◆ **Entries supplied**:
*** Block opens ***
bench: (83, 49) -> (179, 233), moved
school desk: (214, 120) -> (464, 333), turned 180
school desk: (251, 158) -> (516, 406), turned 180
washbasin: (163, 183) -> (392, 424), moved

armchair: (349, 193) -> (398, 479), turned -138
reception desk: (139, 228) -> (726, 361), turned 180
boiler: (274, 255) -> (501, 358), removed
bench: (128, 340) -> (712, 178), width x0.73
*** Block closes ***
*** Block opens ***
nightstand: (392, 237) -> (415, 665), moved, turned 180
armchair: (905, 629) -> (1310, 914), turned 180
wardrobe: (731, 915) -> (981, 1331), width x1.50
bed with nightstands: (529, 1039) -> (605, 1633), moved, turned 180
*** Block closes ***
*** Block opens ***
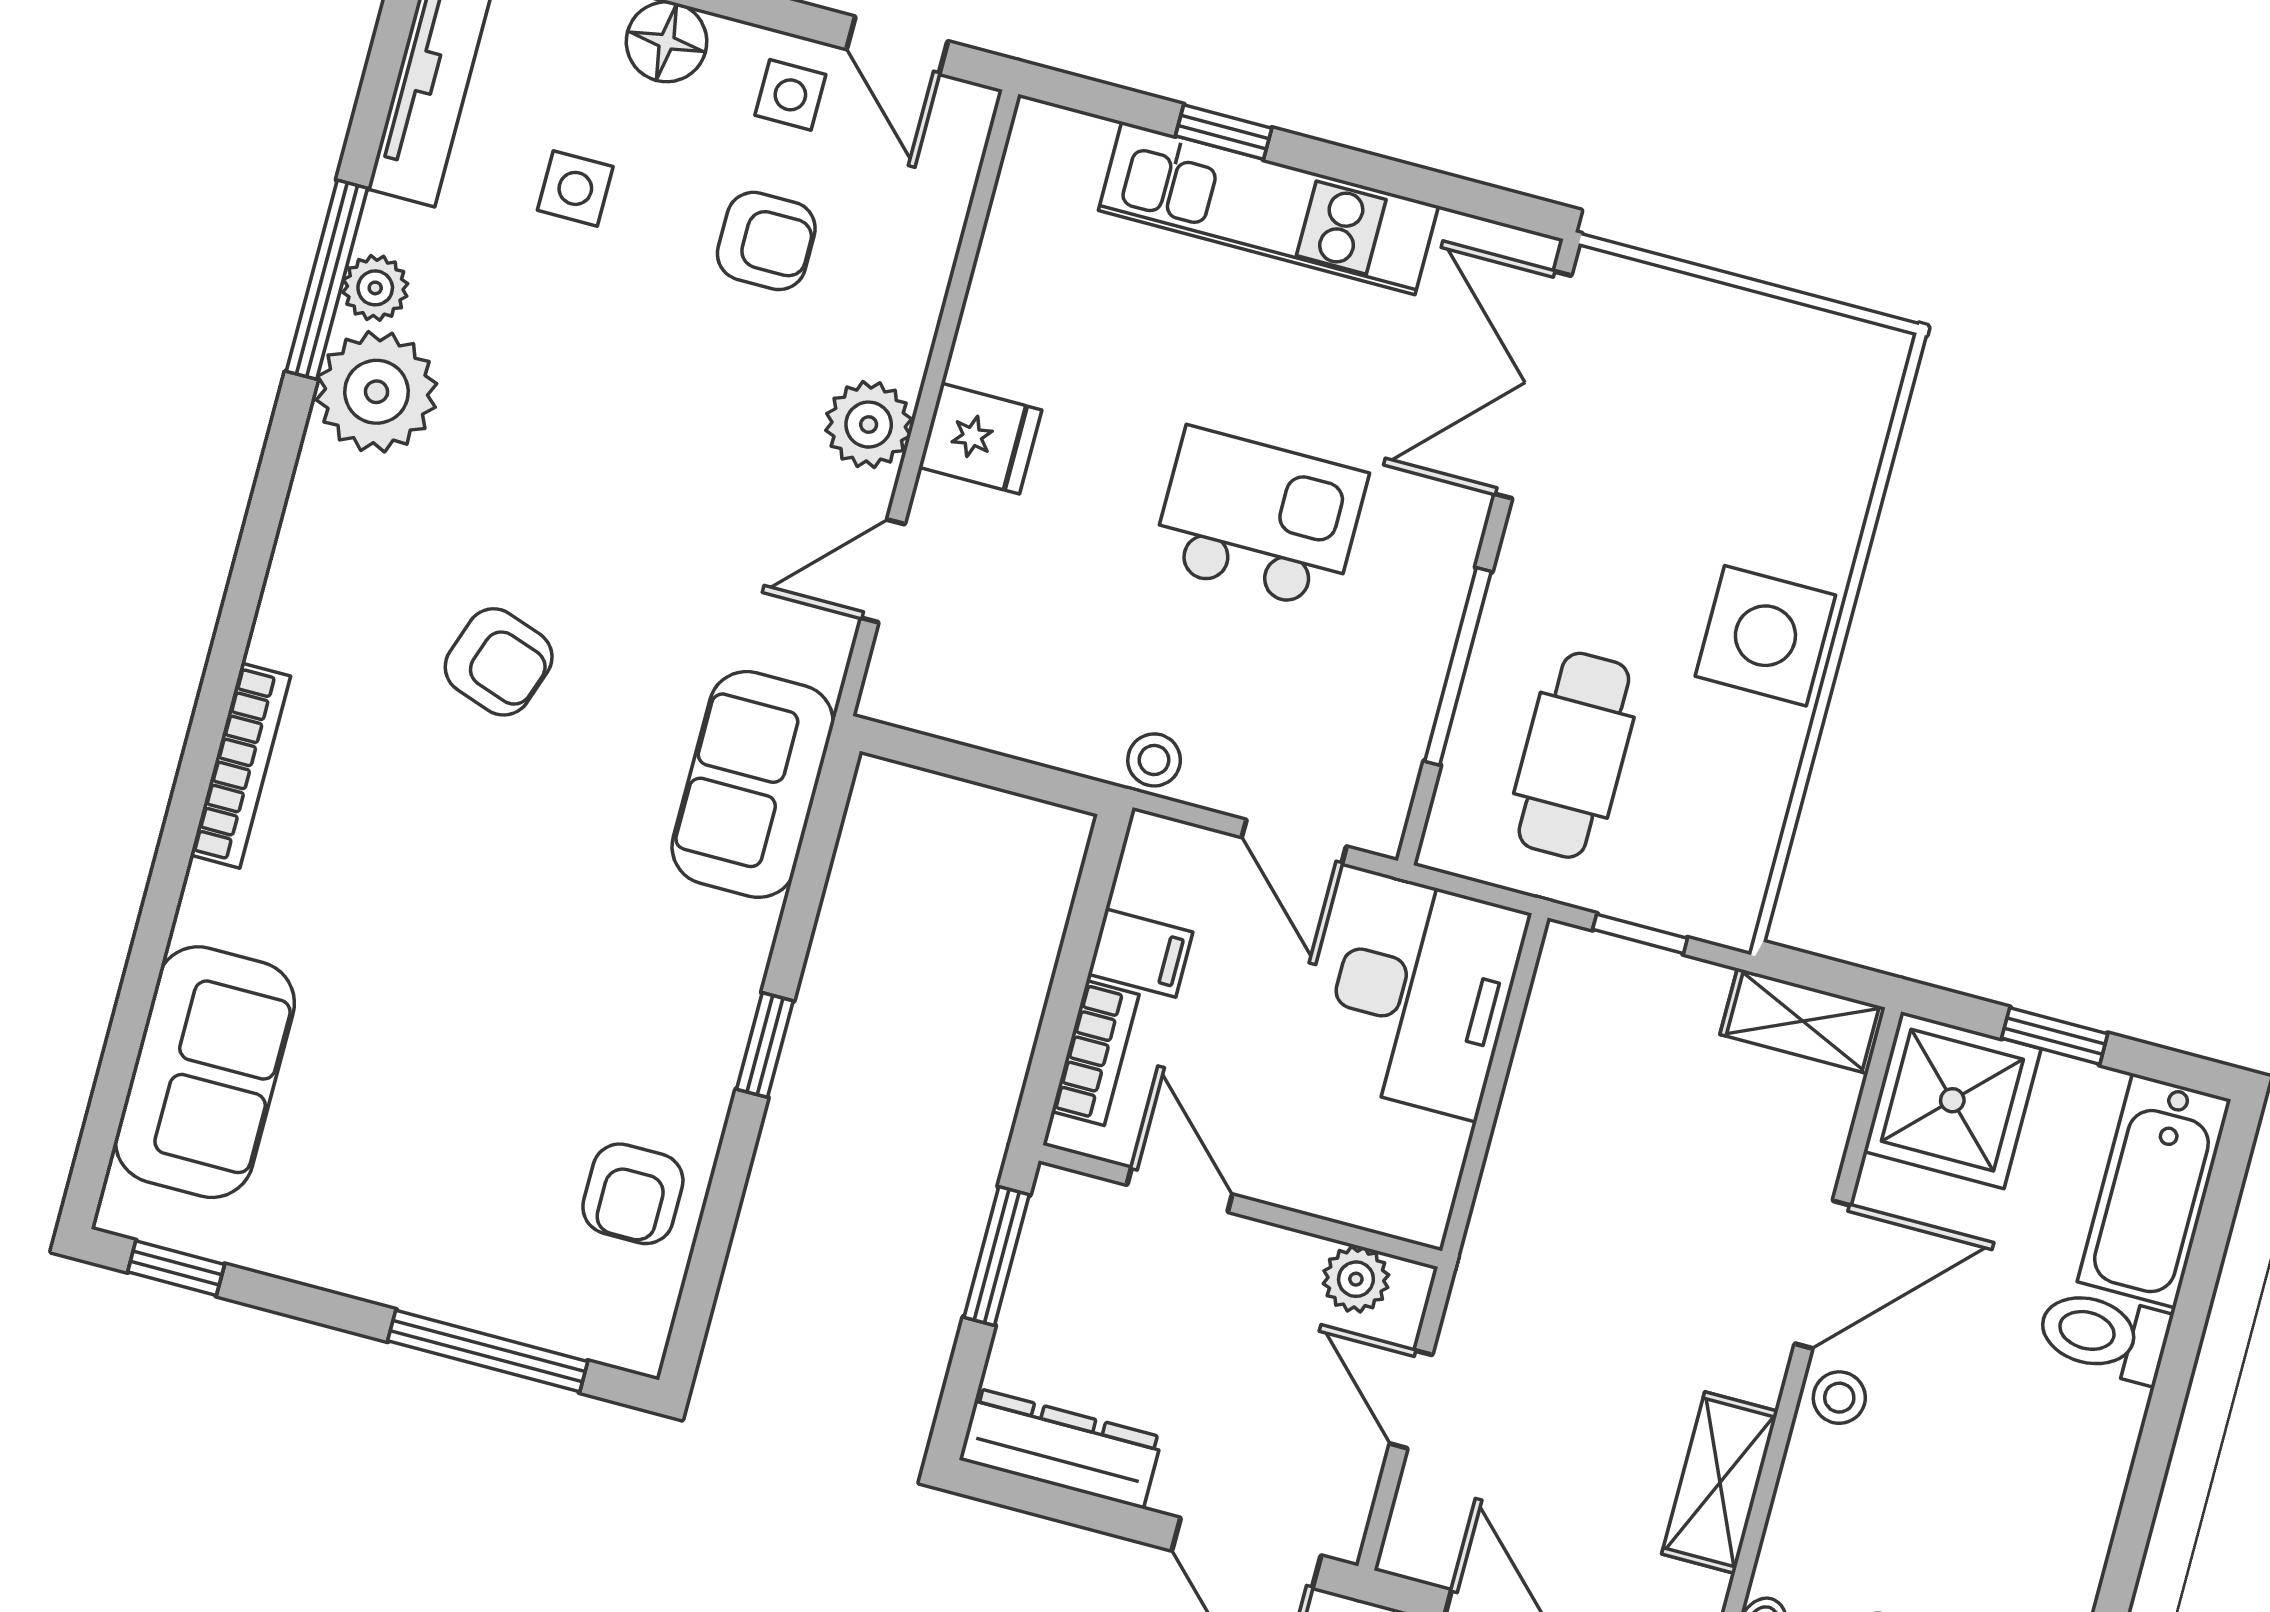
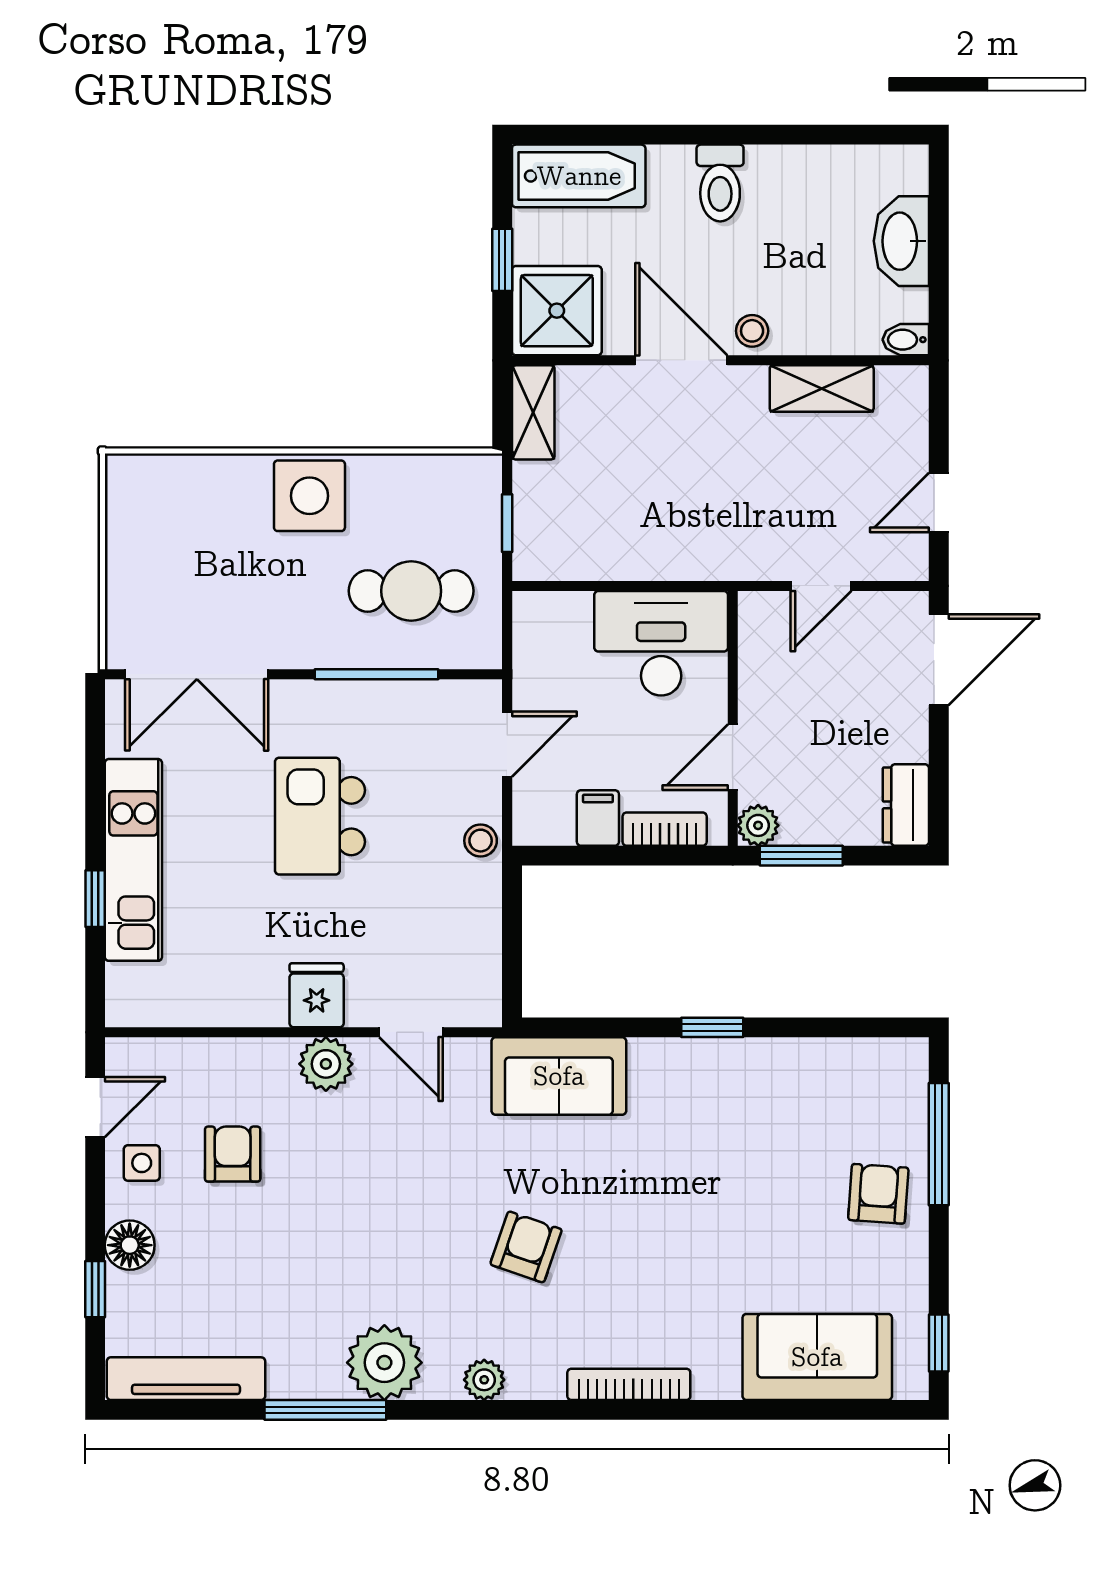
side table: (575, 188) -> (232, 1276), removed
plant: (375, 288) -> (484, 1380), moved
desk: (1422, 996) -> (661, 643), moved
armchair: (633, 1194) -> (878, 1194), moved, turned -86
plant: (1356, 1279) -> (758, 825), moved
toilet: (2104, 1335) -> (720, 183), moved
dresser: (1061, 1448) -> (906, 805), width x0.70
*** Block closes ***
◆ **Task item**:
All that belongs in the answer is the run of lines above from the line containing "school desk: (251, 158)" through the line containing "bench: (128, 340) -> (712, 178), width x0.73", exactly as written.

◆ **Your response**:
school desk: (251, 158) -> (516, 406), turned 180
washbasin: (163, 183) -> (392, 424), moved

armchair: (349, 193) -> (398, 479), turned -138
reception desk: (139, 228) -> (726, 361), turned 180
boiler: (274, 255) -> (501, 358), removed
bench: (128, 340) -> (712, 178), width x0.73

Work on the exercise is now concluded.